TASK DETAILS ▸ Throughout the listing below, copy each line containing "board".

EXERCISE DATA ▸

....................

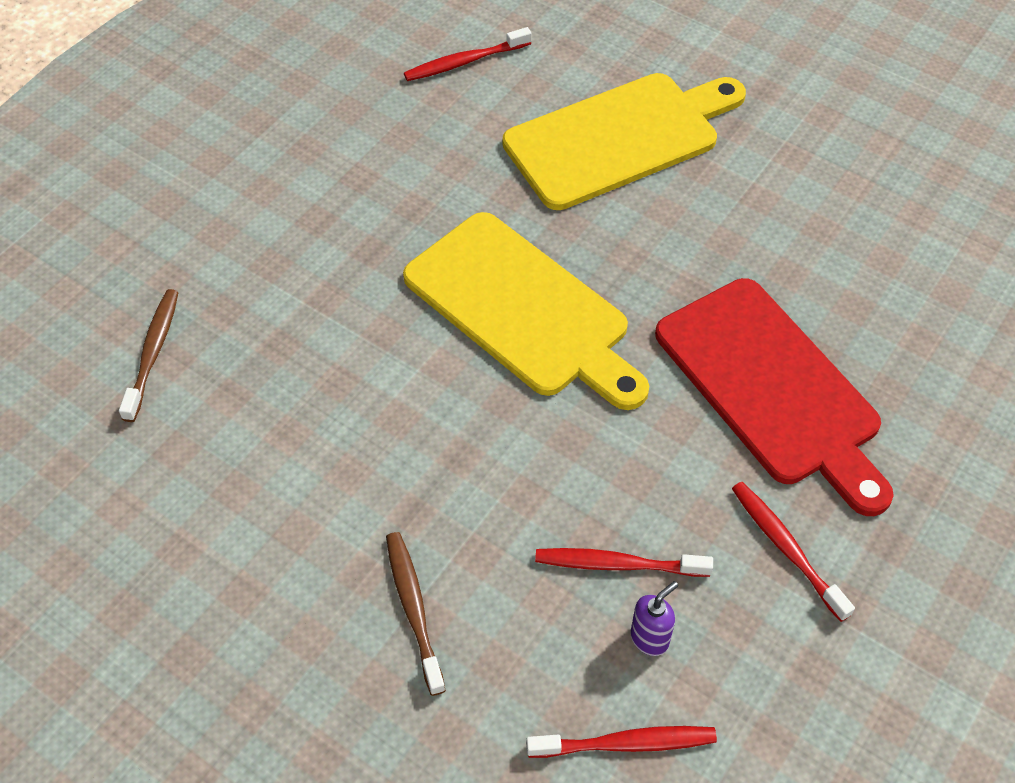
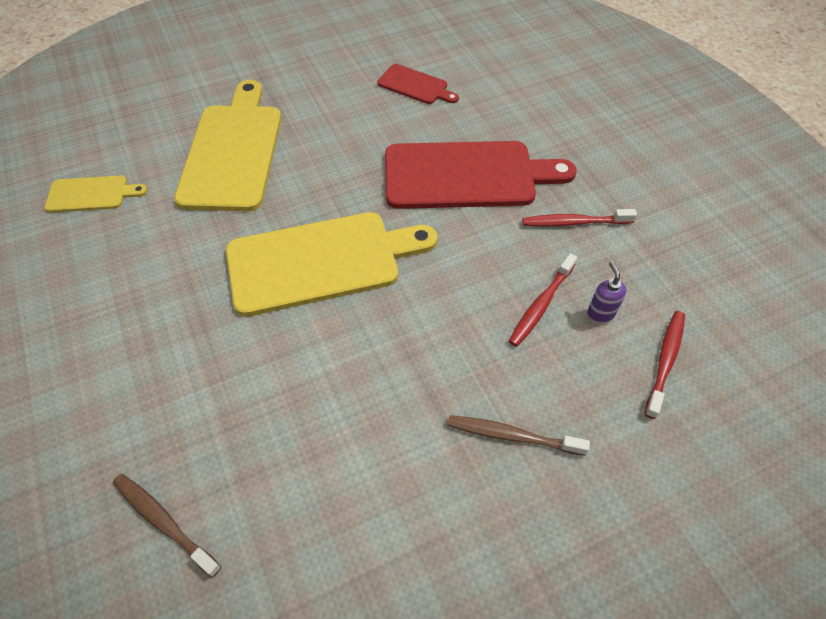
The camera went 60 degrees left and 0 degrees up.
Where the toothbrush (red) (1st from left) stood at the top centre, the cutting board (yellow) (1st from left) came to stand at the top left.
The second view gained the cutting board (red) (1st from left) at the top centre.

....................

OUTPUT OF THE EXERCISE ▸
Where the toothbrush (red) (1st from left) stood at the top centre, the cutting board (yellow) (1st from left) came to stand at the top left.
The second view gained the cutting board (red) (1st from left) at the top centre.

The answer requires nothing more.